Items from a dataset

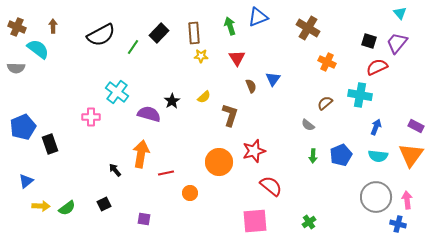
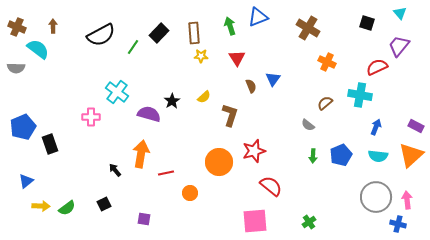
black square at (369, 41): moved 2 px left, 18 px up
purple trapezoid at (397, 43): moved 2 px right, 3 px down
orange triangle at (411, 155): rotated 12 degrees clockwise
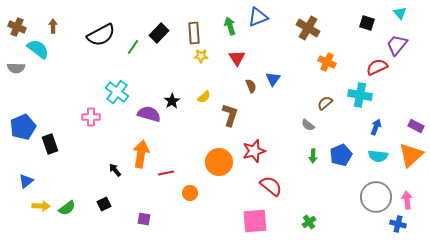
purple trapezoid at (399, 46): moved 2 px left, 1 px up
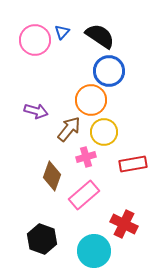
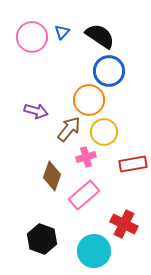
pink circle: moved 3 px left, 3 px up
orange circle: moved 2 px left
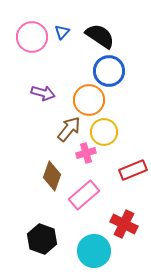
purple arrow: moved 7 px right, 18 px up
pink cross: moved 4 px up
red rectangle: moved 6 px down; rotated 12 degrees counterclockwise
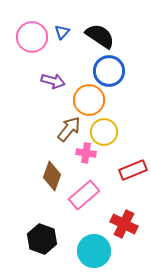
purple arrow: moved 10 px right, 12 px up
pink cross: rotated 24 degrees clockwise
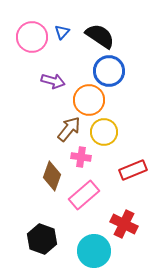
pink cross: moved 5 px left, 4 px down
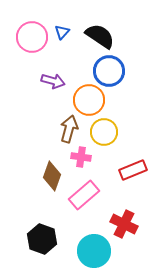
brown arrow: rotated 24 degrees counterclockwise
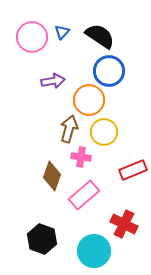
purple arrow: rotated 25 degrees counterclockwise
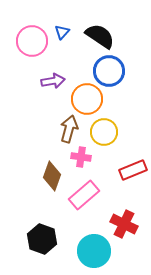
pink circle: moved 4 px down
orange circle: moved 2 px left, 1 px up
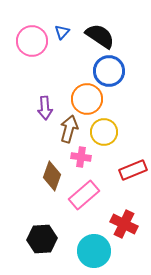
purple arrow: moved 8 px left, 27 px down; rotated 95 degrees clockwise
black hexagon: rotated 24 degrees counterclockwise
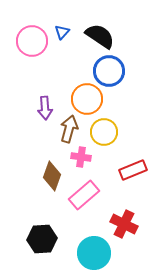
cyan circle: moved 2 px down
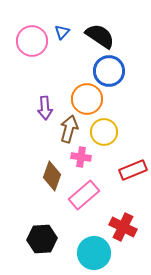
red cross: moved 1 px left, 3 px down
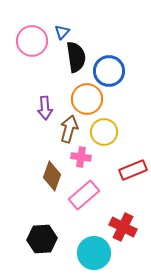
black semicircle: moved 24 px left, 21 px down; rotated 48 degrees clockwise
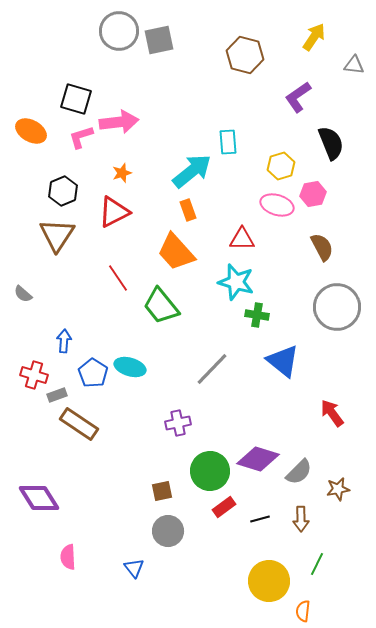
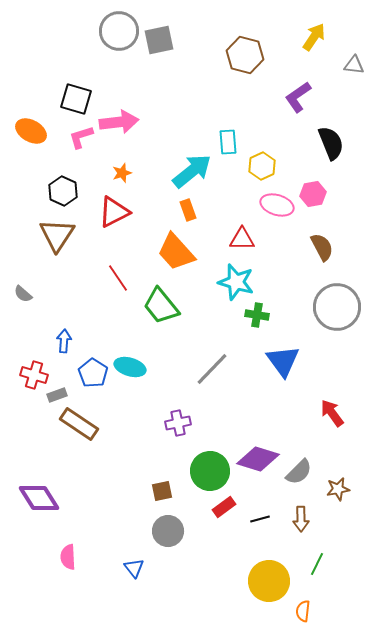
yellow hexagon at (281, 166): moved 19 px left; rotated 8 degrees counterclockwise
black hexagon at (63, 191): rotated 12 degrees counterclockwise
blue triangle at (283, 361): rotated 15 degrees clockwise
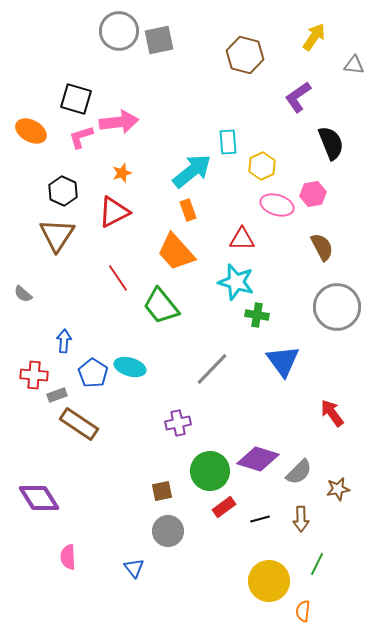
red cross at (34, 375): rotated 12 degrees counterclockwise
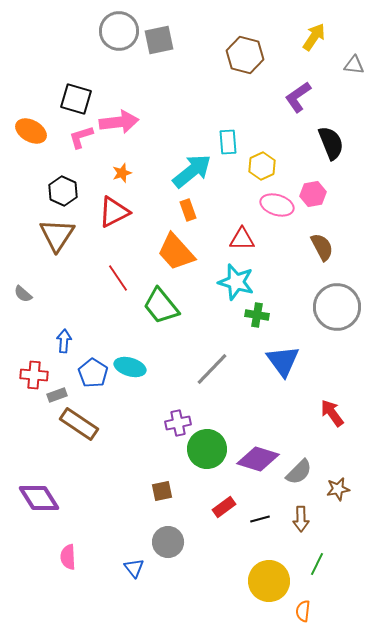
green circle at (210, 471): moved 3 px left, 22 px up
gray circle at (168, 531): moved 11 px down
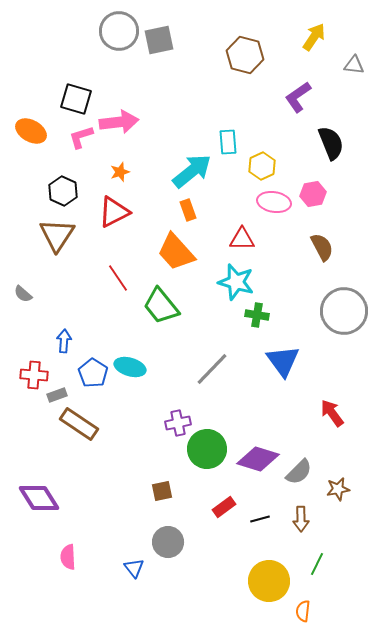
orange star at (122, 173): moved 2 px left, 1 px up
pink ellipse at (277, 205): moved 3 px left, 3 px up; rotated 8 degrees counterclockwise
gray circle at (337, 307): moved 7 px right, 4 px down
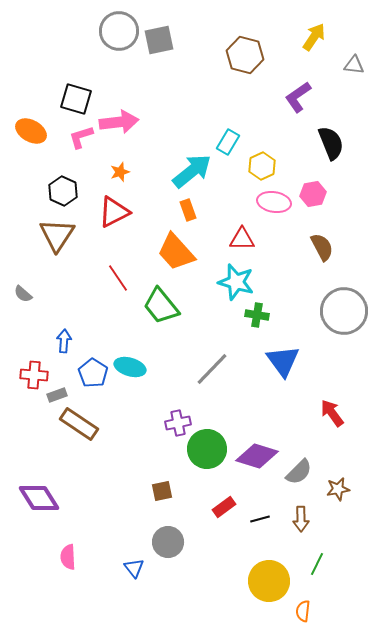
cyan rectangle at (228, 142): rotated 35 degrees clockwise
purple diamond at (258, 459): moved 1 px left, 3 px up
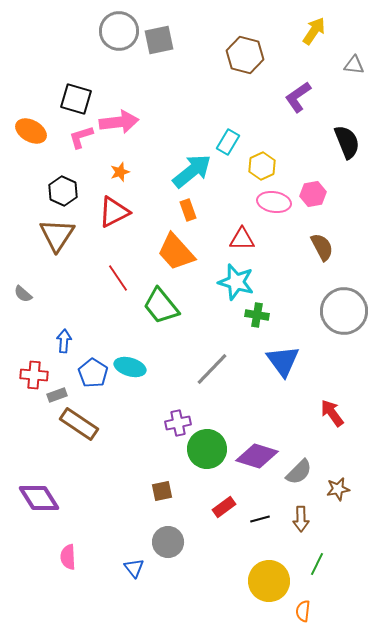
yellow arrow at (314, 37): moved 6 px up
black semicircle at (331, 143): moved 16 px right, 1 px up
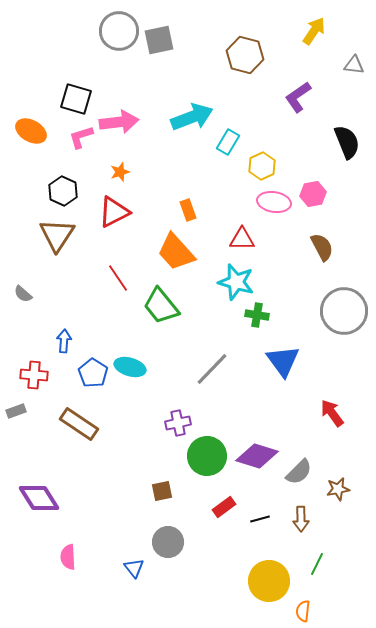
cyan arrow at (192, 171): moved 54 px up; rotated 18 degrees clockwise
gray rectangle at (57, 395): moved 41 px left, 16 px down
green circle at (207, 449): moved 7 px down
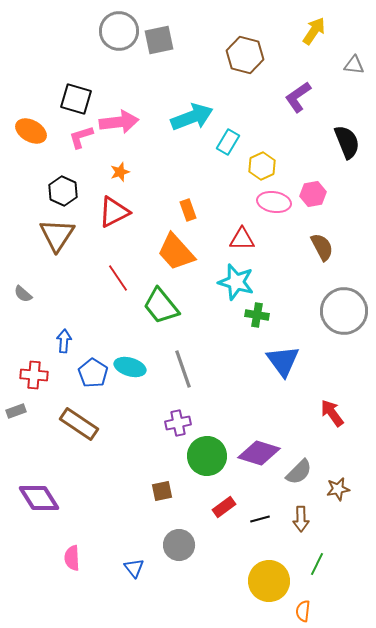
gray line at (212, 369): moved 29 px left; rotated 63 degrees counterclockwise
purple diamond at (257, 456): moved 2 px right, 3 px up
gray circle at (168, 542): moved 11 px right, 3 px down
pink semicircle at (68, 557): moved 4 px right, 1 px down
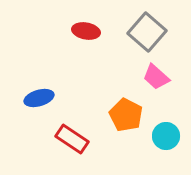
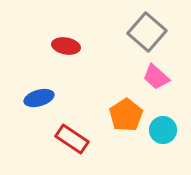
red ellipse: moved 20 px left, 15 px down
orange pentagon: rotated 12 degrees clockwise
cyan circle: moved 3 px left, 6 px up
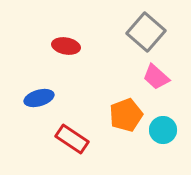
gray square: moved 1 px left
orange pentagon: rotated 12 degrees clockwise
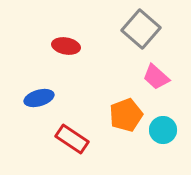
gray square: moved 5 px left, 3 px up
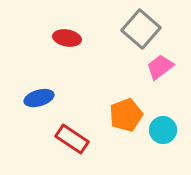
red ellipse: moved 1 px right, 8 px up
pink trapezoid: moved 4 px right, 10 px up; rotated 100 degrees clockwise
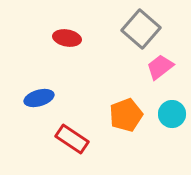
cyan circle: moved 9 px right, 16 px up
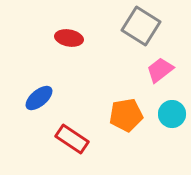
gray square: moved 3 px up; rotated 9 degrees counterclockwise
red ellipse: moved 2 px right
pink trapezoid: moved 3 px down
blue ellipse: rotated 24 degrees counterclockwise
orange pentagon: rotated 12 degrees clockwise
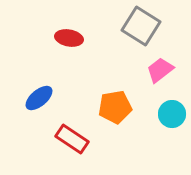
orange pentagon: moved 11 px left, 8 px up
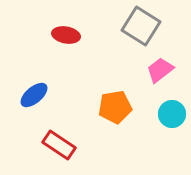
red ellipse: moved 3 px left, 3 px up
blue ellipse: moved 5 px left, 3 px up
red rectangle: moved 13 px left, 6 px down
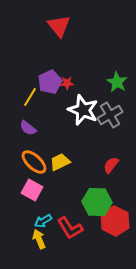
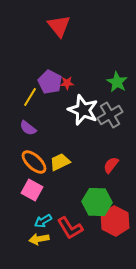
purple pentagon: rotated 20 degrees counterclockwise
yellow arrow: rotated 78 degrees counterclockwise
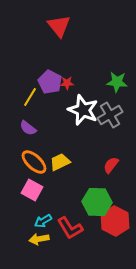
green star: rotated 25 degrees counterclockwise
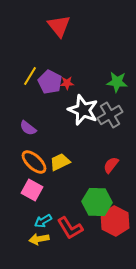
yellow line: moved 21 px up
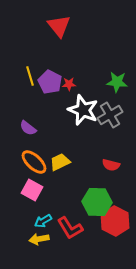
yellow line: rotated 48 degrees counterclockwise
red star: moved 2 px right, 1 px down
red semicircle: rotated 114 degrees counterclockwise
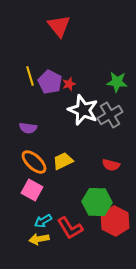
red star: rotated 16 degrees counterclockwise
purple semicircle: rotated 30 degrees counterclockwise
yellow trapezoid: moved 3 px right, 1 px up
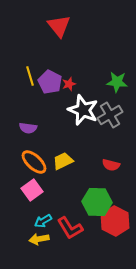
pink square: rotated 25 degrees clockwise
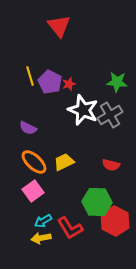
purple semicircle: rotated 18 degrees clockwise
yellow trapezoid: moved 1 px right, 1 px down
pink square: moved 1 px right, 1 px down
yellow arrow: moved 2 px right, 1 px up
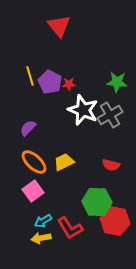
red star: rotated 16 degrees clockwise
purple semicircle: rotated 108 degrees clockwise
red hexagon: rotated 16 degrees counterclockwise
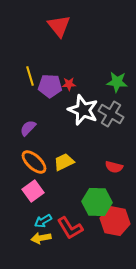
purple pentagon: moved 4 px down; rotated 25 degrees counterclockwise
gray cross: moved 1 px right, 1 px up; rotated 30 degrees counterclockwise
red semicircle: moved 3 px right, 2 px down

Exercise.
Return every line of the items above word for word, but drop the picture lines.

Response.
black square at (369, 41): moved 2 px left, 18 px up
purple trapezoid at (397, 43): moved 2 px right, 3 px down
orange triangle at (411, 155): rotated 12 degrees clockwise
purple trapezoid at (399, 46): moved 2 px left, 1 px up
pink circle: moved 3 px left, 3 px up
orange circle: moved 2 px left
purple arrow: moved 7 px right, 18 px up
pink cross: moved 4 px up
red rectangle: moved 6 px down; rotated 12 degrees counterclockwise
purple arrow: moved 10 px right, 12 px up
pink cross: rotated 24 degrees clockwise
pink cross: moved 5 px left, 4 px down
brown arrow: rotated 24 degrees counterclockwise
purple arrow: rotated 25 degrees counterclockwise
pink circle: moved 4 px down
orange circle: moved 2 px left, 1 px up
purple arrow: moved 8 px left, 27 px down; rotated 95 degrees clockwise
black hexagon: rotated 24 degrees counterclockwise
cyan circle: moved 2 px down
red cross: moved 1 px left, 3 px down
black semicircle: moved 24 px left, 21 px down; rotated 48 degrees clockwise
yellow hexagon at (281, 166): moved 19 px left; rotated 8 degrees counterclockwise
black hexagon at (63, 191): rotated 12 degrees counterclockwise
blue triangle at (283, 361): rotated 15 degrees clockwise
red cross at (34, 375): rotated 12 degrees counterclockwise
green circle at (210, 471): moved 3 px left, 22 px up
gray circle at (168, 531): moved 11 px down
orange star at (122, 173): moved 2 px left, 1 px up
pink ellipse at (277, 205): moved 3 px left, 3 px up; rotated 8 degrees counterclockwise
gray circle at (337, 307): moved 7 px right, 4 px down
cyan rectangle at (228, 142): rotated 35 degrees clockwise
purple diamond at (258, 459): moved 1 px left, 3 px up
yellow arrow at (314, 37): moved 6 px up
black semicircle at (331, 143): moved 16 px right, 1 px up
cyan arrow at (192, 171): moved 54 px up; rotated 18 degrees clockwise
gray rectangle at (57, 395): moved 41 px left, 16 px down
green circle at (207, 449): moved 7 px down
gray line at (212, 369): moved 29 px left; rotated 63 degrees counterclockwise
purple diamond at (257, 456): moved 2 px right, 3 px up
gray circle at (168, 542): moved 11 px right, 3 px down
pink semicircle at (68, 557): moved 4 px right, 1 px down
red ellipse: moved 20 px left, 15 px down
orange pentagon: rotated 12 degrees clockwise
cyan circle: moved 3 px left, 6 px up
gray square: moved 1 px left
orange pentagon: rotated 12 degrees clockwise
gray square: moved 5 px left, 3 px up
red ellipse: moved 1 px right, 8 px up
pink trapezoid: moved 4 px right, 10 px up; rotated 100 degrees clockwise
cyan circle: moved 9 px right, 16 px up
gray square: moved 3 px up; rotated 9 degrees counterclockwise
red ellipse: moved 2 px right
pink trapezoid: moved 3 px down
blue ellipse: rotated 24 degrees counterclockwise
orange pentagon: rotated 12 degrees clockwise
orange pentagon: moved 11 px left, 8 px up
red ellipse: moved 3 px left, 3 px up
blue ellipse: moved 5 px left, 3 px up
red rectangle: moved 13 px left, 6 px down
purple pentagon: rotated 20 degrees counterclockwise
yellow arrow: rotated 78 degrees counterclockwise
green star: rotated 25 degrees counterclockwise
yellow line: moved 21 px up
yellow line: rotated 48 degrees counterclockwise
red star: moved 2 px right, 1 px down
red semicircle: rotated 114 degrees counterclockwise
red star: rotated 16 degrees counterclockwise
purple semicircle: rotated 30 degrees counterclockwise
yellow trapezoid: moved 3 px right, 1 px up
pink square: rotated 25 degrees clockwise
purple semicircle: rotated 18 degrees clockwise
yellow trapezoid: moved 1 px right, 1 px down
pink square: moved 1 px right, 1 px down
yellow arrow: moved 2 px right, 1 px up
red star: rotated 16 degrees clockwise
purple semicircle: rotated 108 degrees clockwise
red hexagon: rotated 16 degrees counterclockwise
purple pentagon: moved 4 px down; rotated 25 degrees counterclockwise
gray cross: moved 1 px right, 1 px up; rotated 30 degrees counterclockwise
red semicircle: moved 3 px right, 2 px down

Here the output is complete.